*** Opening Record set ***

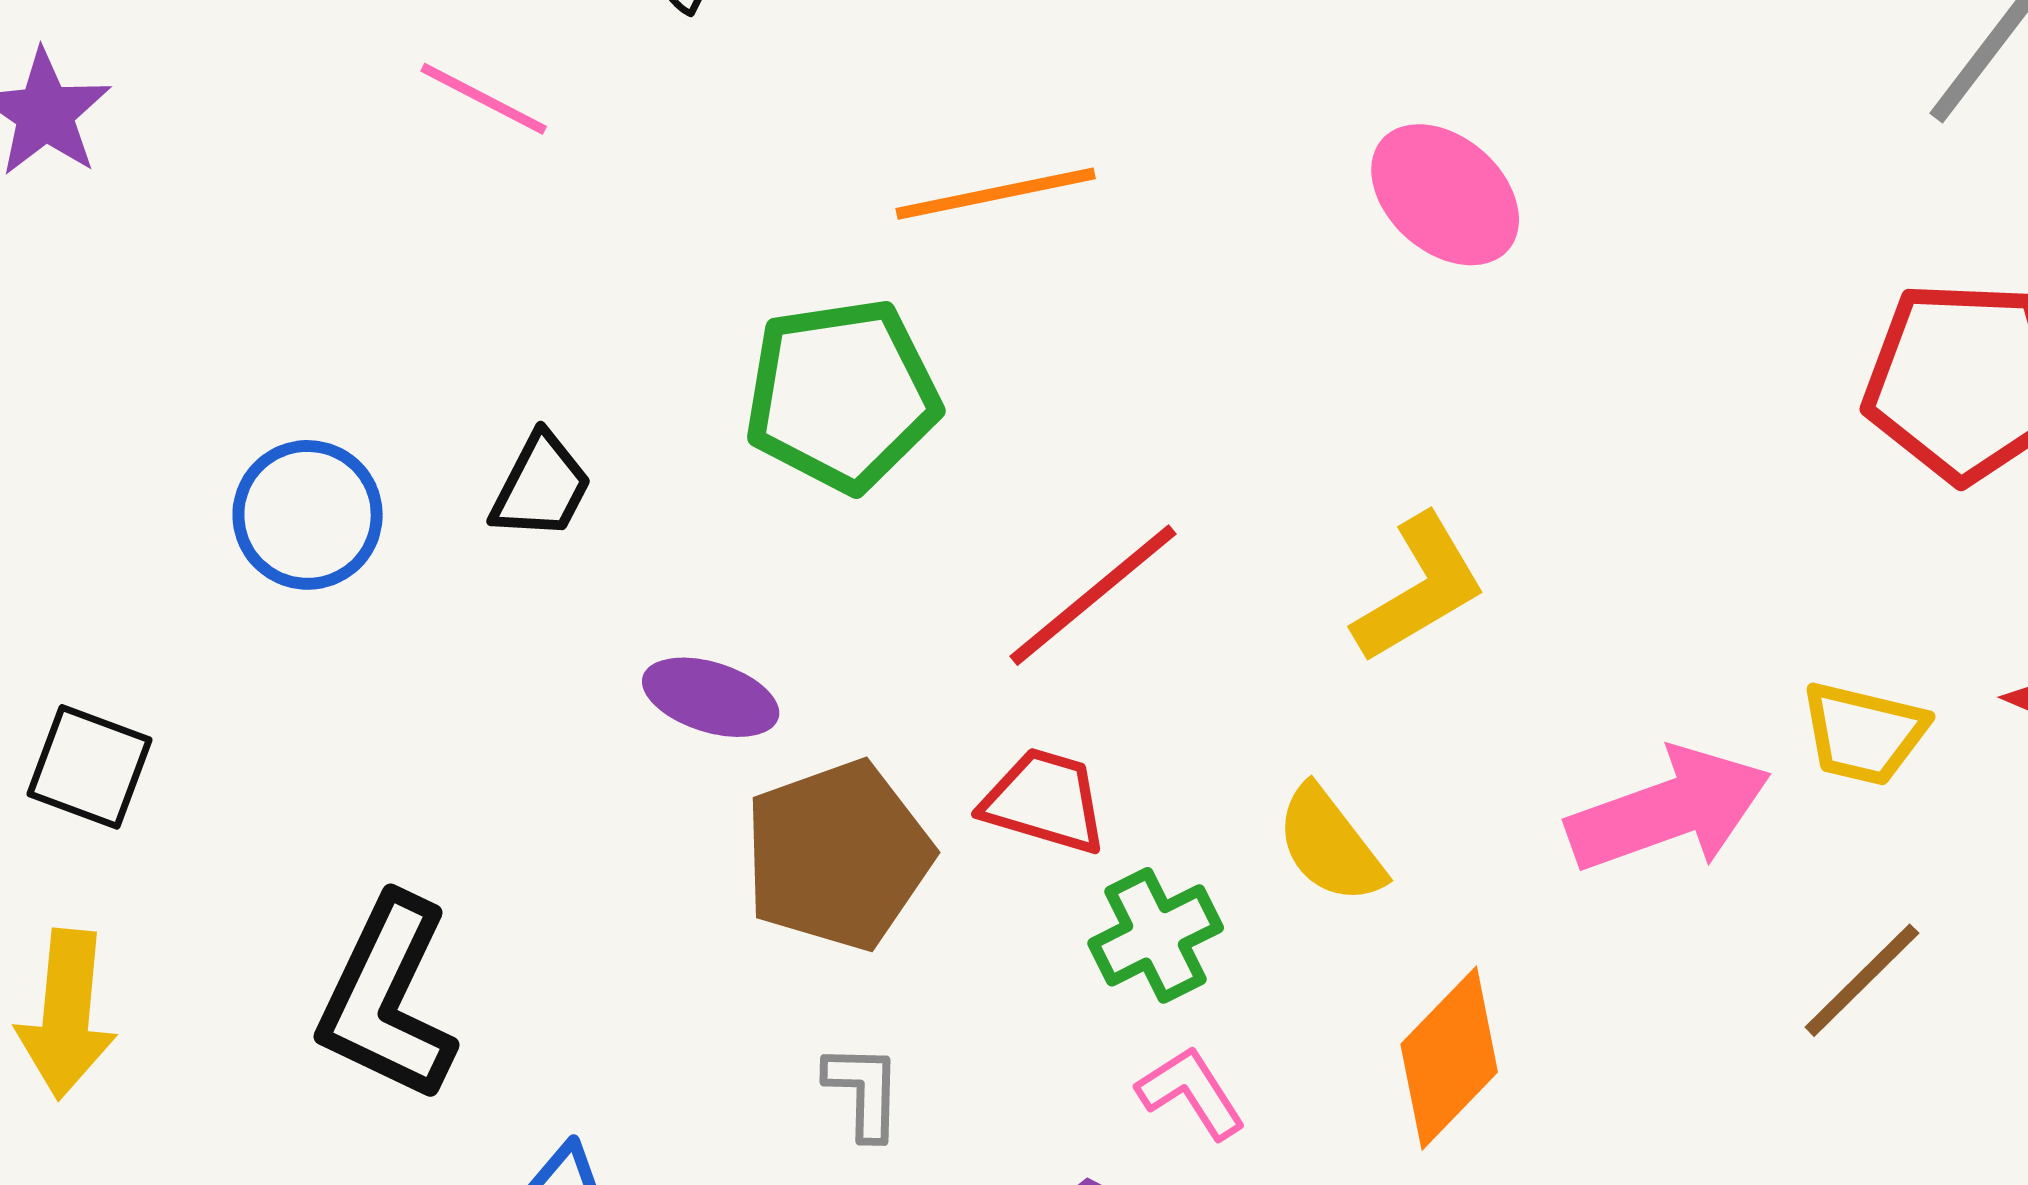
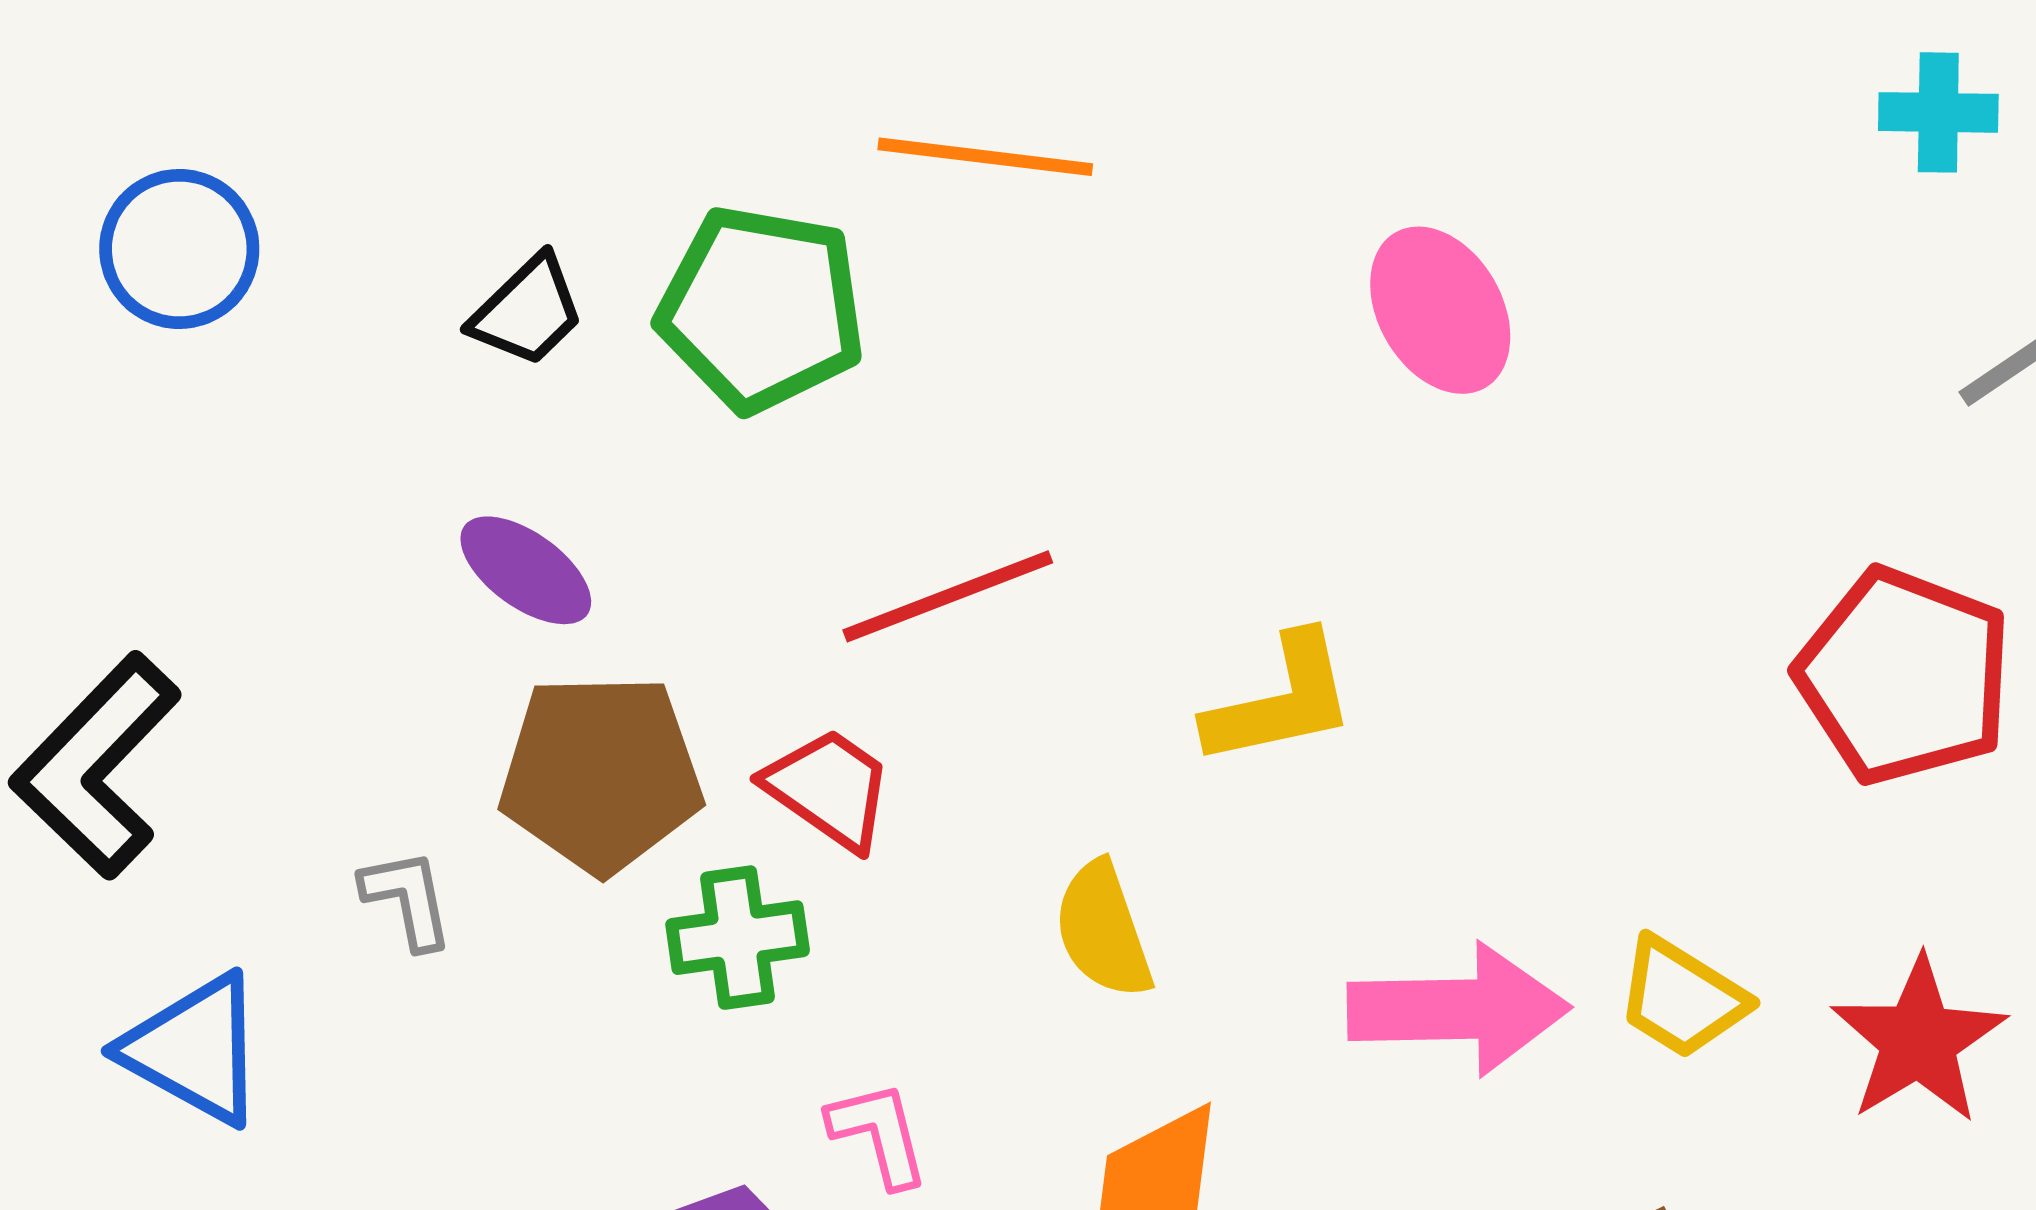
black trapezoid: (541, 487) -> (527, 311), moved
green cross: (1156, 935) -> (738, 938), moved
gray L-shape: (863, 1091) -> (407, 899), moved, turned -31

*** Closing Record set ***
*** Opening Record set ***

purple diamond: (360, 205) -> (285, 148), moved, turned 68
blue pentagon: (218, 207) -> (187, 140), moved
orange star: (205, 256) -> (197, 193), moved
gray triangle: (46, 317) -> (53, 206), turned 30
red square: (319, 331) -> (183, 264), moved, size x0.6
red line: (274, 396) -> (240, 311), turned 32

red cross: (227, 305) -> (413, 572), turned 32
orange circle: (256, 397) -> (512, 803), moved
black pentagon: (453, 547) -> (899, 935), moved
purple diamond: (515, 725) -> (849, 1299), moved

*** Closing Record set ***
*** Opening Record set ***

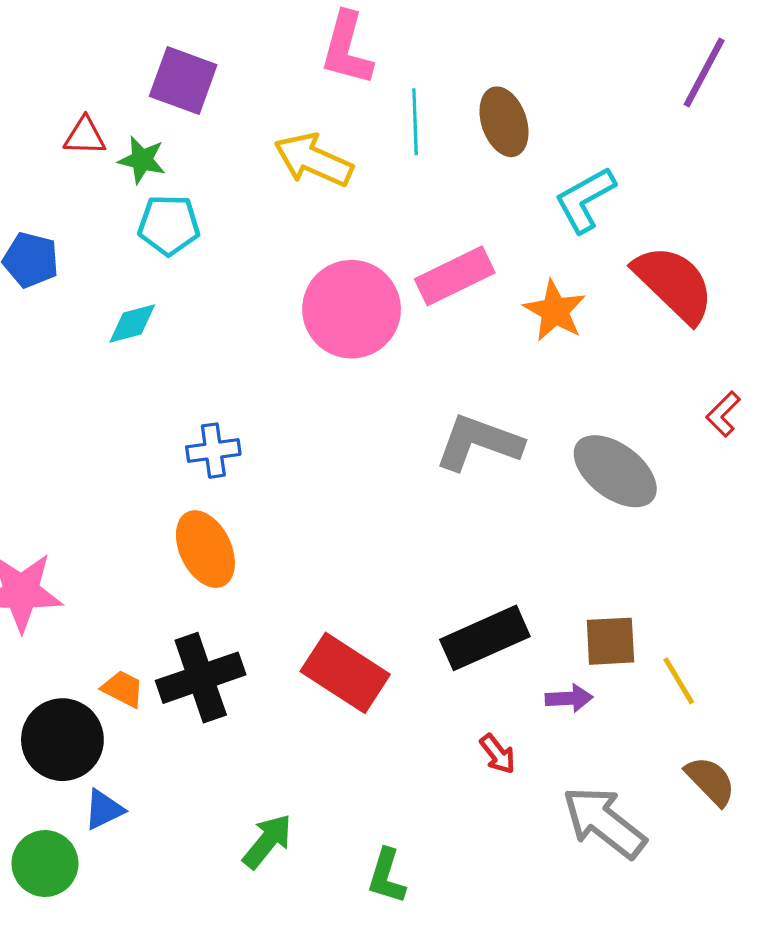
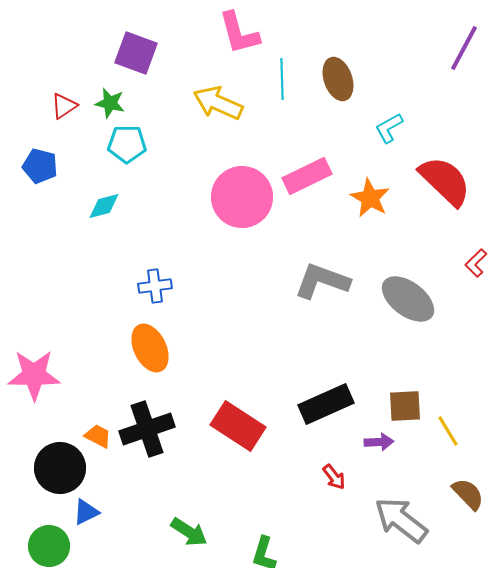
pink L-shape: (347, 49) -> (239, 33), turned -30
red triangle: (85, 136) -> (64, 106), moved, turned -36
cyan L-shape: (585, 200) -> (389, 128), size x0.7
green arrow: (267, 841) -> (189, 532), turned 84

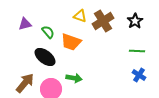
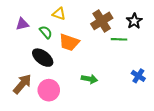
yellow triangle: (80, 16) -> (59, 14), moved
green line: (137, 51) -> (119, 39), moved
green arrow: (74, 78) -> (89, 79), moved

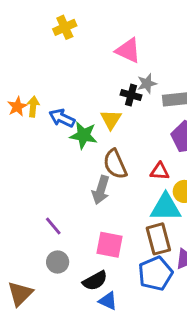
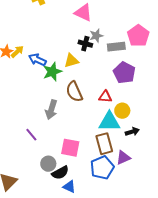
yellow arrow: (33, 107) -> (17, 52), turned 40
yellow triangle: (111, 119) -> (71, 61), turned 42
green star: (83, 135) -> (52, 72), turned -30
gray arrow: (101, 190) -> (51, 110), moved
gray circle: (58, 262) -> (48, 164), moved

*** Closing Record set ***

§ **Task details**
Find the line with "black pentagon: (453, 547)" in the entries above. Retype it and each line after it, exactly, through the line with "purple diamond: (515, 725)", and stop there.

§ **Solution for this exercise**
black pentagon: (453, 547) -> (899, 935), moved
purple diamond: (515, 725) -> (849, 1299), moved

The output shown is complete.